Exercise:
Starting with the line that has "orange hourglass: 3 -> 0", retype each line down to the end of the entries below, without leaving any out or adding any.

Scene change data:

++++++

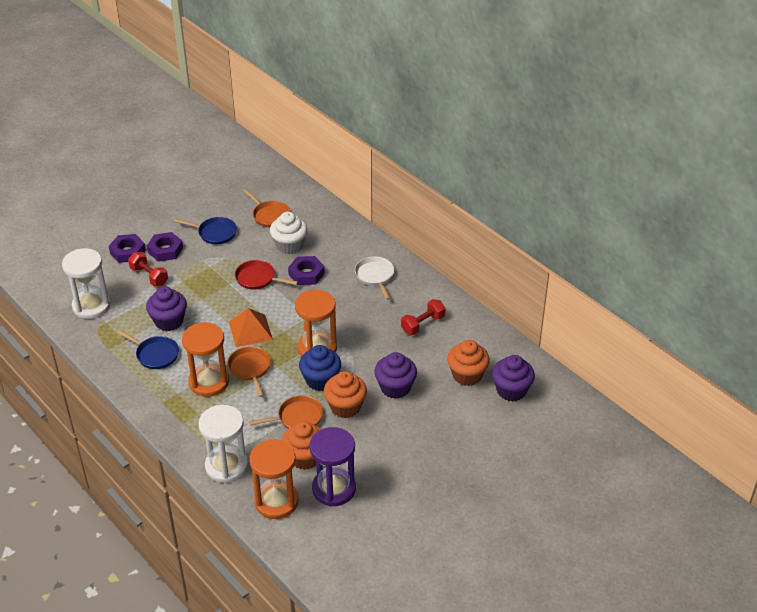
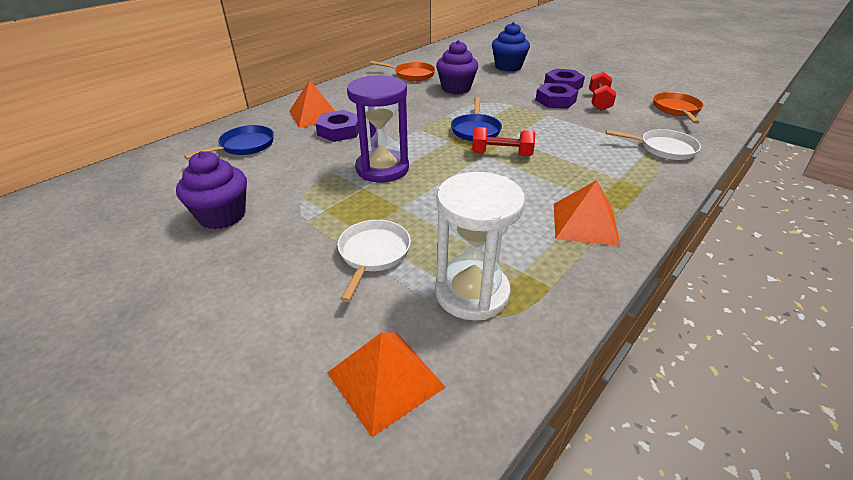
orange cupcake: 3 -> 0
orange hourglass: 3 -> 0
orange pan: 3 -> 2
orange pyramid: 1 -> 3
purple cupcake: 3 -> 2
red pan: 1 -> 0
white cupcake: 1 -> 0
white hourglass: 2 -> 1
white pan: 1 -> 2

++++++

Task response:
orange hourglass: 3 -> 0
orange pan: 3 -> 2
orange pyramid: 1 -> 3
purple cupcake: 3 -> 2
red pan: 1 -> 0
white cupcake: 1 -> 0
white hourglass: 2 -> 1
white pan: 1 -> 2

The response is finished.